Supplied information

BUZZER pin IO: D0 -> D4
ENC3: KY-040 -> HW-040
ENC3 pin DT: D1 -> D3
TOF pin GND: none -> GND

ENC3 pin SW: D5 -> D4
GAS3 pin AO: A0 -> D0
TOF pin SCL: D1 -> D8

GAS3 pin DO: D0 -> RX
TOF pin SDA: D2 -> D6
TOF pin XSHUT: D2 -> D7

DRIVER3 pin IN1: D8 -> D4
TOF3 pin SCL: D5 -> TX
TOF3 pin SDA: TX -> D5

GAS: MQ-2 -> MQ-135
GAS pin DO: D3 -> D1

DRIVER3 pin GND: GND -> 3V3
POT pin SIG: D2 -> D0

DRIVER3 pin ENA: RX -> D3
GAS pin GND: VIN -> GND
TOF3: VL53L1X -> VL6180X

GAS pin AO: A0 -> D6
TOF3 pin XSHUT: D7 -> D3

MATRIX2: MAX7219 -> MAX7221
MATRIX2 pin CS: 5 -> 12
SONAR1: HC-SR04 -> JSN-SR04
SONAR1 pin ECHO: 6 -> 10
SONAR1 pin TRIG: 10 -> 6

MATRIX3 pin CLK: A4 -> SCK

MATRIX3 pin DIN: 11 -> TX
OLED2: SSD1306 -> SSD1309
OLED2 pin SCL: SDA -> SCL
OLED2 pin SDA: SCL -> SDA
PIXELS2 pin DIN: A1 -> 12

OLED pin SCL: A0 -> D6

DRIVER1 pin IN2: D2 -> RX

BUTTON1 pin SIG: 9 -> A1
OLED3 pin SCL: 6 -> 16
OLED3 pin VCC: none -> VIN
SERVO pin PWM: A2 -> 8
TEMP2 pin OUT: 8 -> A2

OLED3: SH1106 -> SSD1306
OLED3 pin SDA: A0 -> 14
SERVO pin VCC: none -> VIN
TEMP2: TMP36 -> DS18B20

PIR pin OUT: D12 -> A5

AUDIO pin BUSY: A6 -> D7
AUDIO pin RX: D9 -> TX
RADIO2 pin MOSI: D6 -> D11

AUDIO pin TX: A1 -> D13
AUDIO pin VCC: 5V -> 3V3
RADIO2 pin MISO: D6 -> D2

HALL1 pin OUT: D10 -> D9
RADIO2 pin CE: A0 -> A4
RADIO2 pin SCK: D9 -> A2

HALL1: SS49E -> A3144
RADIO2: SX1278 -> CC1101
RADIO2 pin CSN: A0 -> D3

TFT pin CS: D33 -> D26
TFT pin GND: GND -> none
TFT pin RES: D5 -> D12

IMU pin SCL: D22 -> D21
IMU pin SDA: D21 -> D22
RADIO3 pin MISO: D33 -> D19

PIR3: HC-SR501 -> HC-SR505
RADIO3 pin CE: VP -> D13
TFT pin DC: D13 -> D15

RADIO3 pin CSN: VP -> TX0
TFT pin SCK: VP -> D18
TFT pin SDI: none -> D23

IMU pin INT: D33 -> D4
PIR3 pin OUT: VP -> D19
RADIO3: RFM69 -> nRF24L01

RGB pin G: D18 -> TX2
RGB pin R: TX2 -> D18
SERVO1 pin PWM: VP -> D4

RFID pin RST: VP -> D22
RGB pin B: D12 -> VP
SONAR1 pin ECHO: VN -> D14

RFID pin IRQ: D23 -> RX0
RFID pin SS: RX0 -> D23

Exercise
Write the records out in full, exactly as they read above.

Reply to the exercise
BUZZER pin IO: D0 -> D4
ENC3: KY-040 -> HW-040
ENC3 pin DT: D1 -> D3
TOF pin GND: none -> GND

ENC3 pin SW: D5 -> D4
GAS3 pin AO: A0 -> D0
TOF pin SCL: D1 -> D8

GAS3 pin DO: D0 -> RX
TOF pin SDA: D2 -> D6
TOF pin XSHUT: D2 -> D7

DRIVER3 pin IN1: D8 -> D4
TOF3 pin SCL: D5 -> TX
TOF3 pin SDA: TX -> D5

GAS: MQ-2 -> MQ-135
GAS pin DO: D3 -> D1

DRIVER3 pin GND: GND -> 3V3
POT pin SIG: D2 -> D0

DRIVER3 pin ENA: RX -> D3
GAS pin GND: VIN -> GND
TOF3: VL53L1X -> VL6180X

GAS pin AO: A0 -> D6
TOF3 pin XSHUT: D7 -> D3

MATRIX2: MAX7219 -> MAX7221
MATRIX2 pin CS: 5 -> 12
SONAR1: HC-SR04 -> JSN-SR04
SONAR1 pin ECHO: 6 -> 10
SONAR1 pin TRIG: 10 -> 6

MATRIX3 pin CLK: A4 -> SCK

MATRIX3 pin DIN: 11 -> TX
OLED2: SSD1306 -> SSD1309
OLED2 pin SCL: SDA -> SCL
OLED2 pin SDA: SCL -> SDA
PIXELS2 pin DIN: A1 -> 12

OLED pin SCL: A0 -> D6

DRIVER1 pin IN2: D2 -> RX

BUTTON1 pin SIG: 9 -> A1
OLED3 pin SCL: 6 -> 16
OLED3 pin VCC: none -> VIN
SERVO pin PWM: A2 -> 8
TEMP2 pin OUT: 8 -> A2

OLED3: SH1106 -> SSD1306
OLED3 pin SDA: A0 -> 14
SERVO pin VCC: none -> VIN
TEMP2: TMP36 -> DS18B20

PIR pin OUT: D12 -> A5

AUDIO pin BUSY: A6 -> D7
AUDIO pin RX: D9 -> TX
RADIO2 pin MOSI: D6 -> D11

AUDIO pin TX: A1 -> D13
AUDIO pin VCC: 5V -> 3V3
RADIO2 pin MISO: D6 -> D2

HALL1 pin OUT: D10 -> D9
RADIO2 pin CE: A0 -> A4
RADIO2 pin SCK: D9 -> A2

HALL1: SS49E -> A3144
RADIO2: SX1278 -> CC1101
RADIO2 pin CSN: A0 -> D3

TFT pin CS: D33 -> D26
TFT pin GND: GND -> none
TFT pin RES: D5 -> D12

IMU pin SCL: D22 -> D21
IMU pin SDA: D21 -> D22
RADIO3 pin MISO: D33 -> D19

PIR3: HC-SR501 -> HC-SR505
RADIO3 pin CE: VP -> D13
TFT pin DC: D13 -> D15

RADIO3 pin CSN: VP -> TX0
TFT pin SCK: VP -> D18
TFT pin SDI: none -> D23

IMU pin INT: D33 -> D4
PIR3 pin OUT: VP -> D19
RADIO3: RFM69 -> nRF24L01

RGB pin G: D18 -> TX2
RGB pin R: TX2 -> D18
SERVO1 pin PWM: VP -> D4

RFID pin RST: VP -> D22
RGB pin B: D12 -> VP
SONAR1 pin ECHO: VN -> D14

RFID pin IRQ: D23 -> RX0
RFID pin SS: RX0 -> D23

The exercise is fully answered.